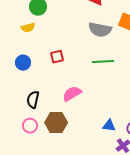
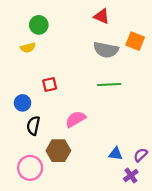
red square: (57, 57) -> (50, 84), moved
blue circle: (23, 63) -> (23, 103), moved
pink circle: (30, 126) -> (30, 168), moved, size x1.5

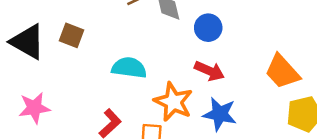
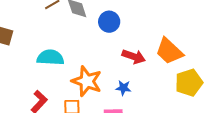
red arrow: (209, 71) -> (134, 57), moved
blue star: (220, 114) -> (123, 88), size x0.6

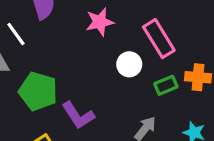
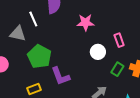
pink rectangle: (159, 39) -> (119, 40), size x0.6
green rectangle: (166, 85) -> (117, 69), turned -48

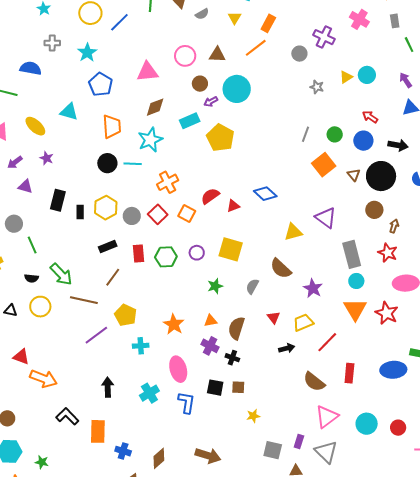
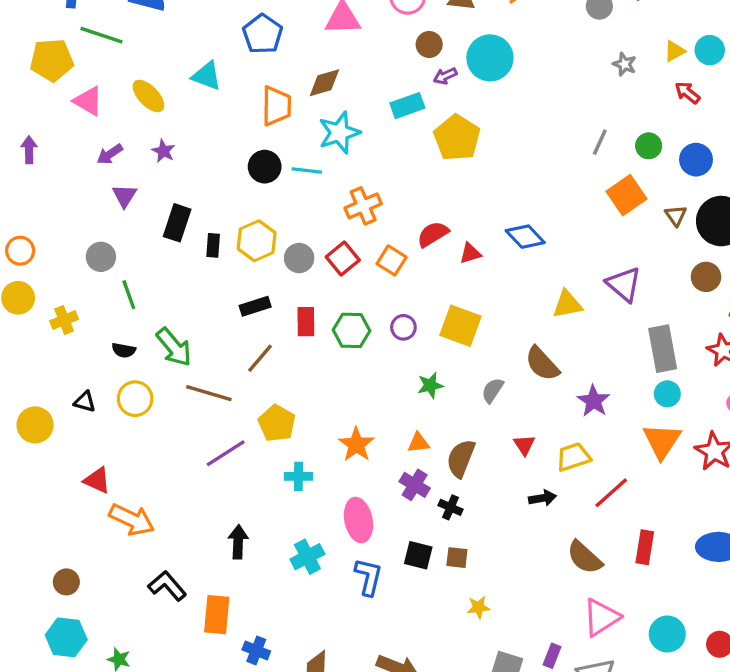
brown diamond: (155, 107) -> (324, 83), moved
red arrow: (370, 117) -> (687, 93), moved
purple triangle: (25, 186) -> (124, 196), turned 42

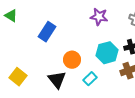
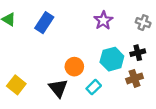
purple star: (99, 17) -> (103, 20), turned 30
blue rectangle: (47, 32) -> (44, 23), moved

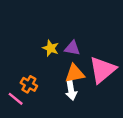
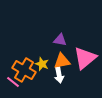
yellow star: (51, 48) -> (42, 64), moved
orange cross: (29, 84) -> (24, 70), size x1.6

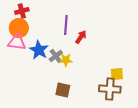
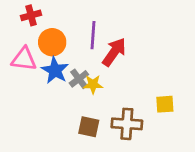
orange circle: (19, 28) -> (52, 42), moved
red arrow: (81, 37) -> (114, 52), size x1.5
brown cross: (110, 89) -> (127, 124), moved

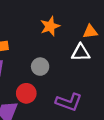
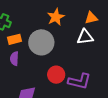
gray circle: (40, 67) -> (41, 42), moved, size x1.6
red circle: (26, 93) -> (56, 75), moved

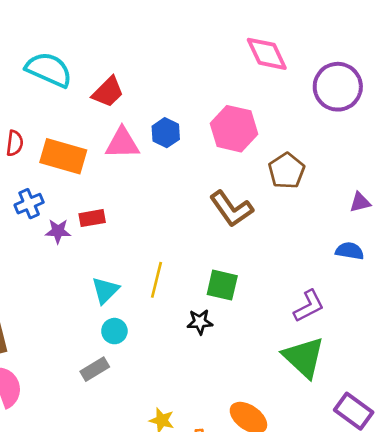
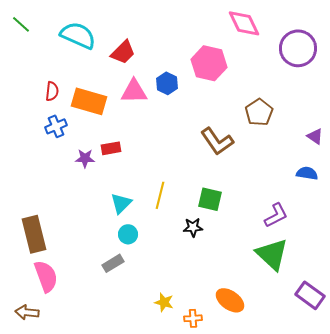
pink hexagon: (234, 129) -> (209, 63), moved
purple triangle: (360, 202) -> (315, 136), turned 48
blue cross: (29, 204) -> (56, 126), moved

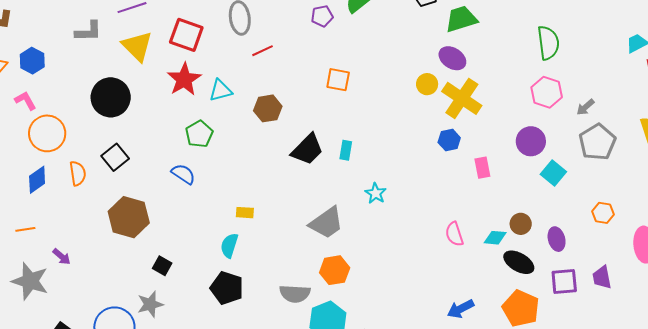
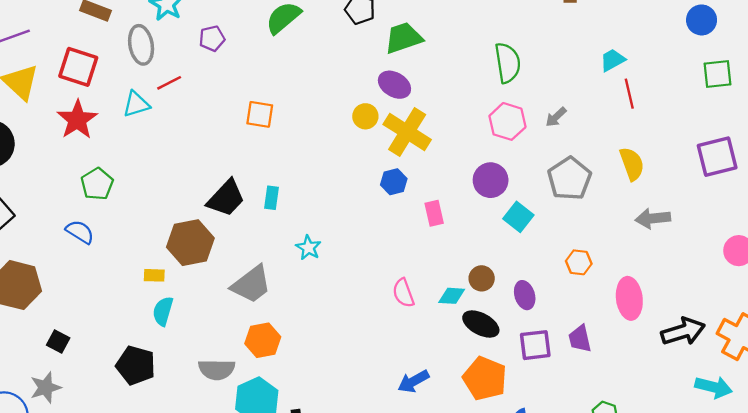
purple pentagon: (322, 16) -> (212, 38), moved
cyan triangle: (221, 90) -> (136, 104), moved
gray arrow: (585, 107) -> (556, 117), moved
brown hexagon: (268, 108) -> (190, 243), moved, size x1.4
cyan semicircle: (229, 245) -> (163, 311), moved

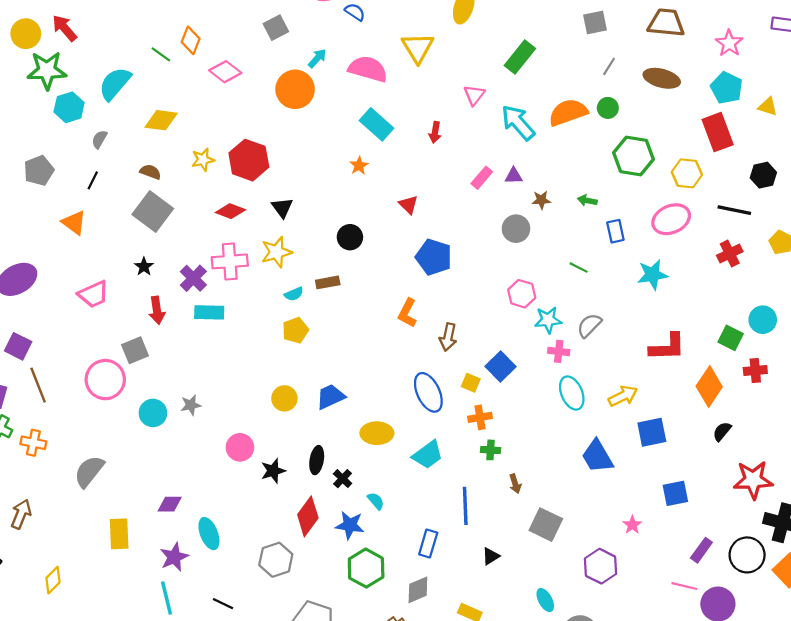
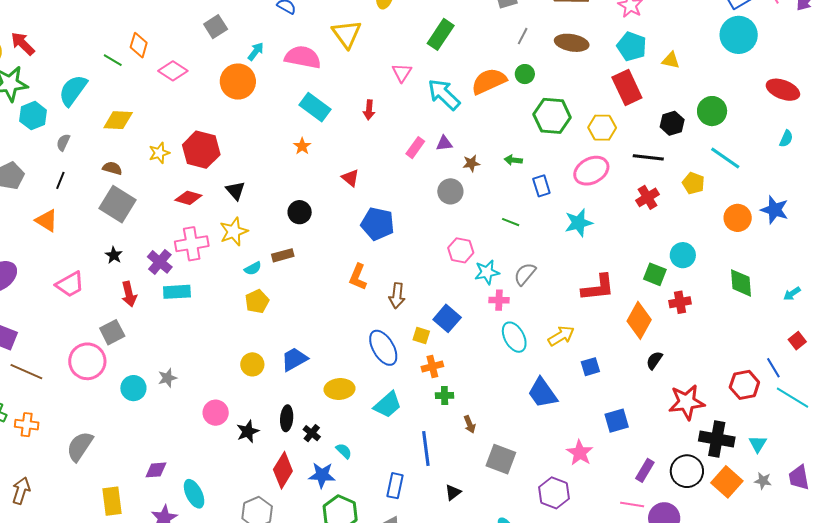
brown line: (38, 385) -> (26, 372), turned -40
blue square: (652, 432) -> (590, 367), size x0.7
pink star: (632, 525) -> (580, 453), size x1.5

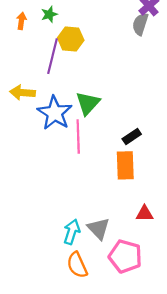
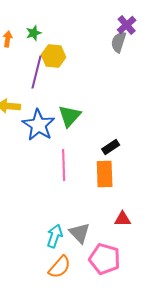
pink line: (78, 136) -> (64, 165), moved
orange semicircle: (77, 265) -> (60, 267), turned -115

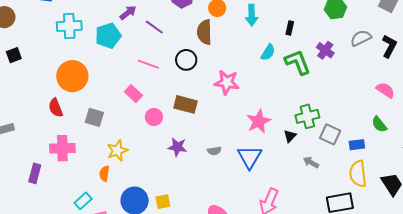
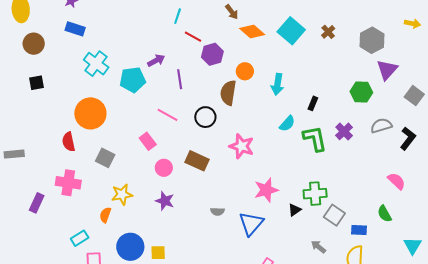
cyan cross: (69, 26) -> (96, 64), turned 30
purple line: (154, 27) -> (180, 79), turned 36
purple star: (177, 147) -> (165, 201), moved
gray arrow: (311, 162) -> (318, 247), moved

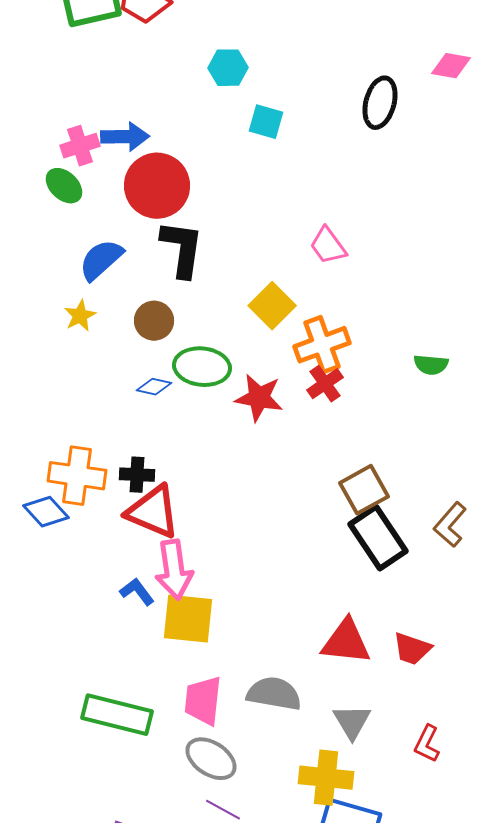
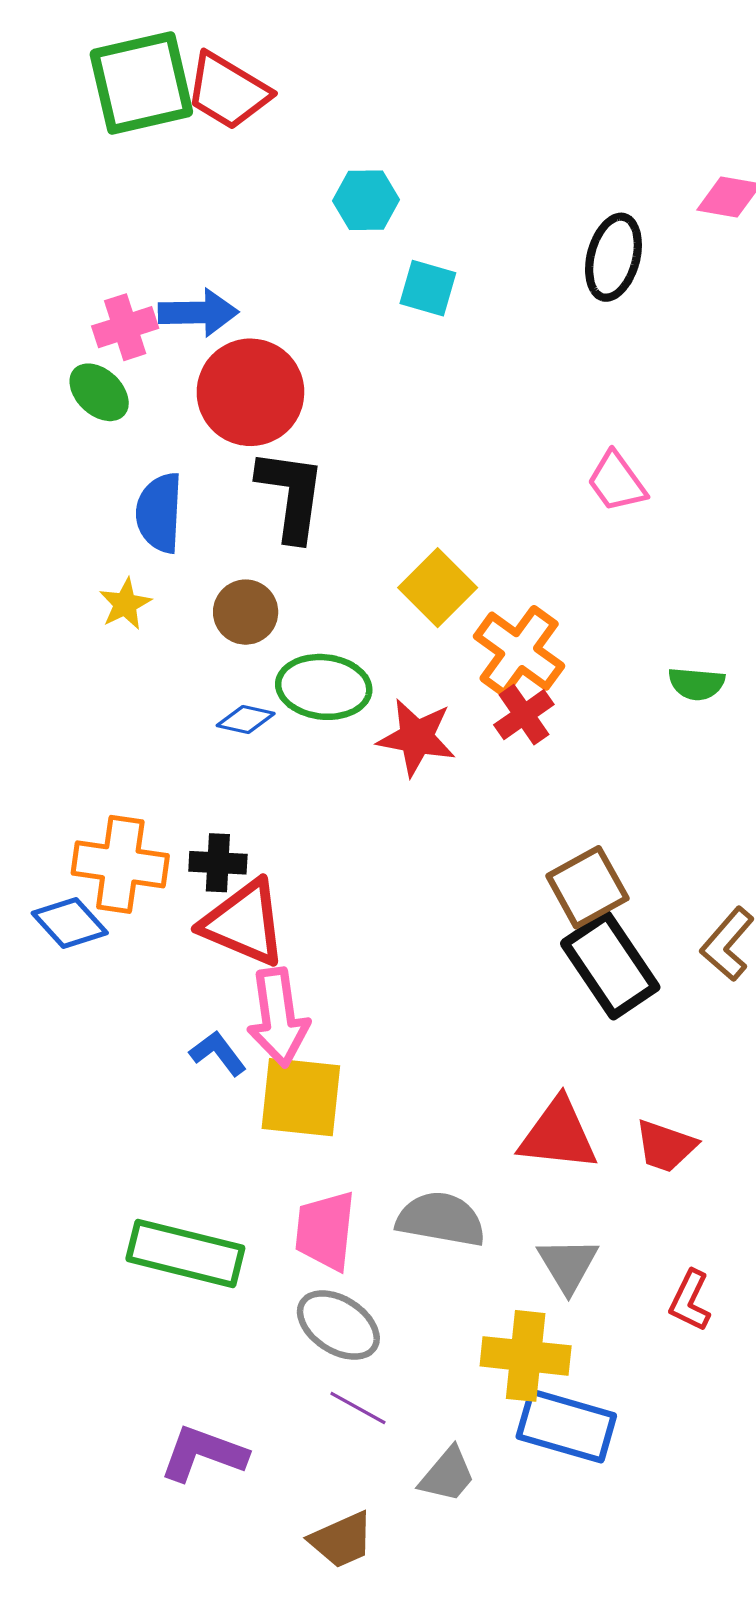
pink trapezoid: (328, 246) -> (617, 482), moved
blue semicircle: (101, 260) -> (159, 513), turned -45
orange cross: (322, 345) -> (519, 651), turned -34

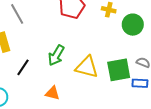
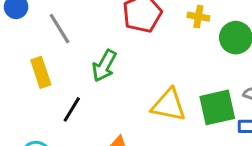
green arrow: (56, 55) -> (104, 66), moved

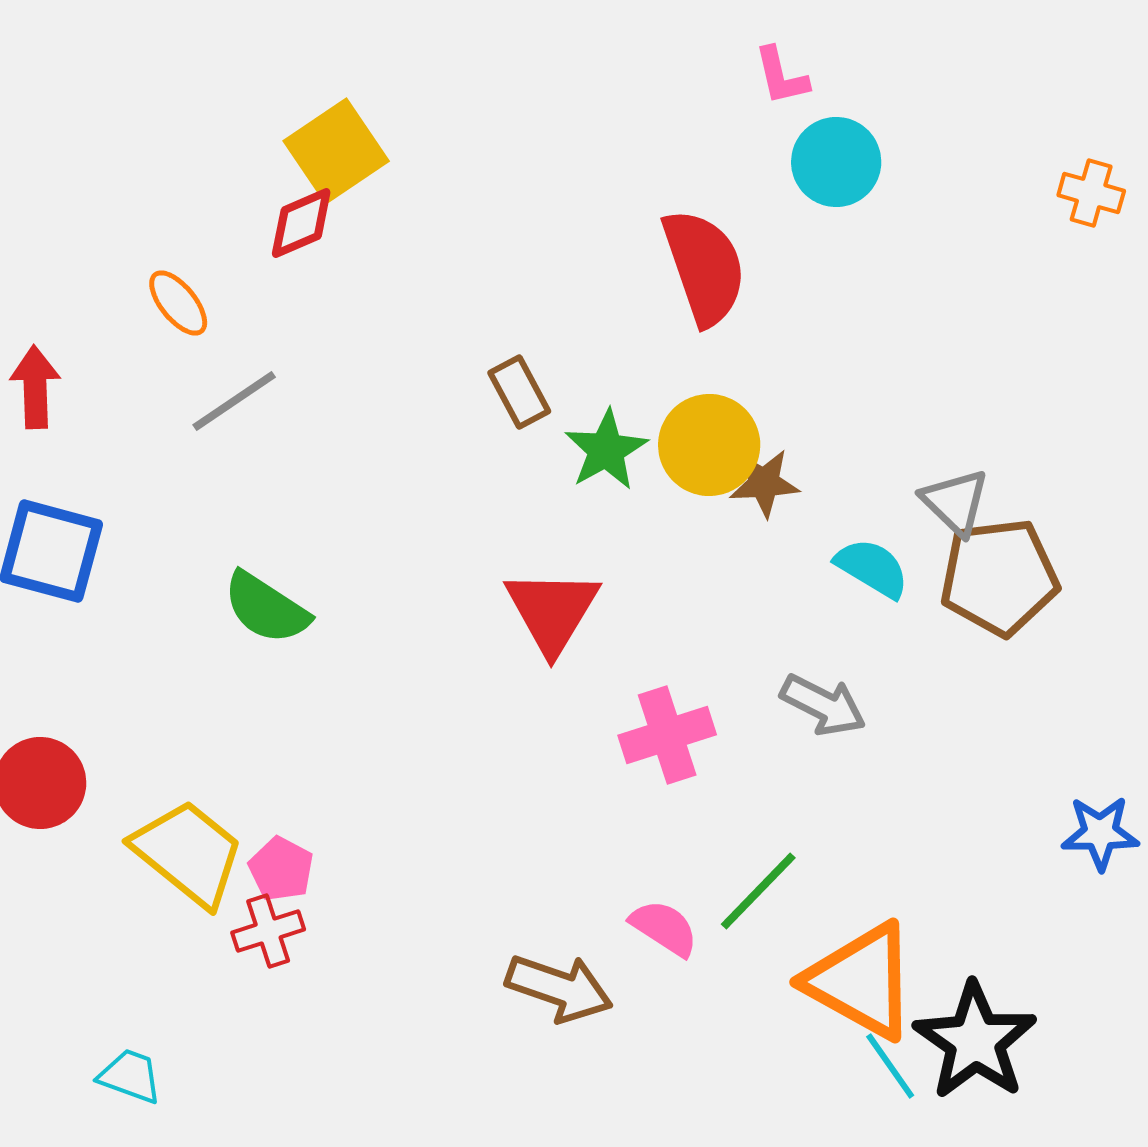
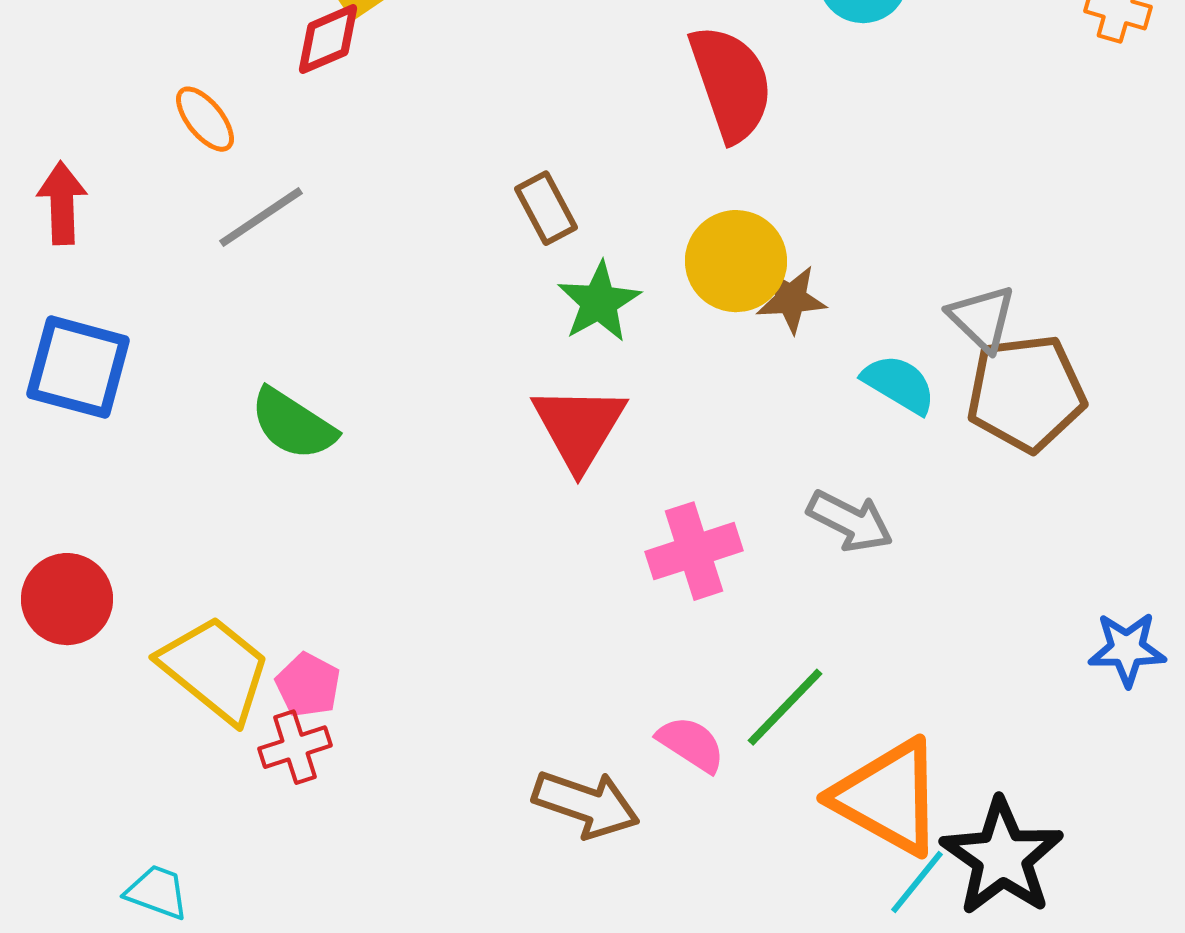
green star: (606, 450) -> (599, 302), moved
cyan line: (890, 1066) -> (917, 882), turned 74

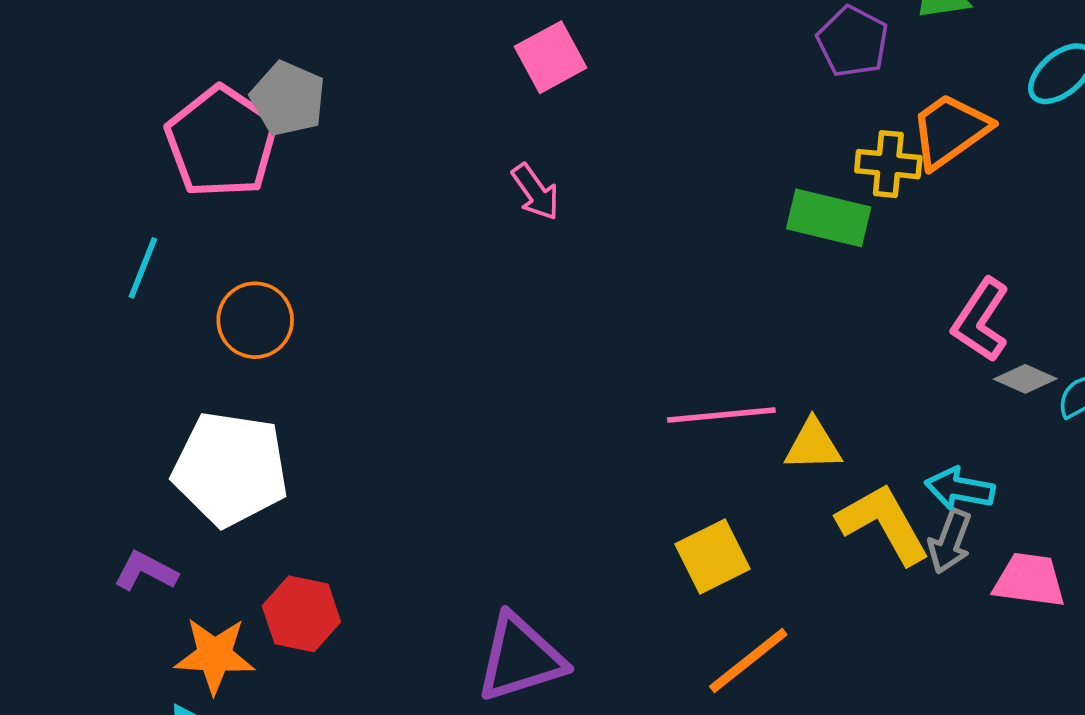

◆ ◆ ◆ ◆ ◆

→ What the task asks
After locating the line containing "red circle: (26, 93) -> (56, 75), moved" in the entries above, return it and every line after it exactly, ending at the line containing "cyan triangle: (221, 90) -> (136, 104), moved", without pictures.

→ Written answer
red circle: (26, 93) -> (56, 75), moved

pink hexagon: (234, 129) -> (209, 63), moved
purple triangle: (360, 202) -> (315, 136), turned 48
blue cross: (29, 204) -> (56, 126), moved

purple pentagon: (322, 16) -> (212, 38), moved
cyan triangle: (221, 90) -> (136, 104), moved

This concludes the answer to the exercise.